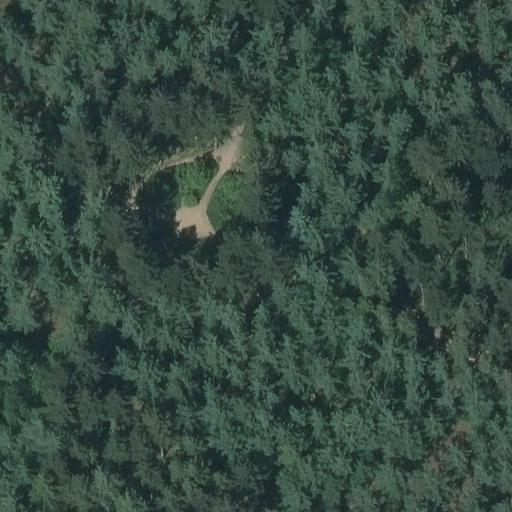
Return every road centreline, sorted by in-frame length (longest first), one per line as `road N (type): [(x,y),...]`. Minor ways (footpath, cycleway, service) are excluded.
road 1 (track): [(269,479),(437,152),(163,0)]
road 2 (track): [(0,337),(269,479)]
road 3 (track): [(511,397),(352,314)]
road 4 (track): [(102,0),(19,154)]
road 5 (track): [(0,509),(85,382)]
■ ■ ■ ■ ■
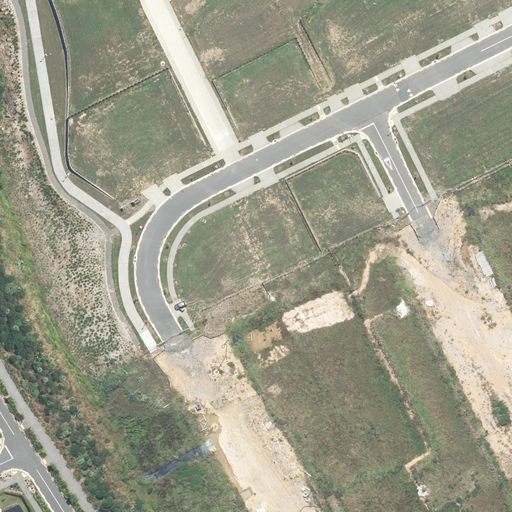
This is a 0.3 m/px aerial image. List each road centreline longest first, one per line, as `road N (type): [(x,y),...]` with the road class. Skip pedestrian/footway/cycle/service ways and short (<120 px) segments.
■ ■ ■ ■ ■
WHAT NEEDS TO BE DONE: Please set down, without any change, the part of the data that opens with the line containing "Return every road" and closes with the line containing "road 5 (track): [(0,509),(85,382)]", both of those lines included.

WRITTEN SOLUTION:
Return every road centreline, sorted by in-frame length (longest first), one per line as `road N (type): [(x,y),...]`. Minor ways (footpath, cycleway, service) are excluded.
road 1 (track): [(269,479),(437,152),(163,0)]
road 2 (track): [(0,337),(269,479)]
road 3 (track): [(511,397),(352,314)]
road 4 (track): [(102,0),(19,154)]
road 5 (track): [(0,509),(85,382)]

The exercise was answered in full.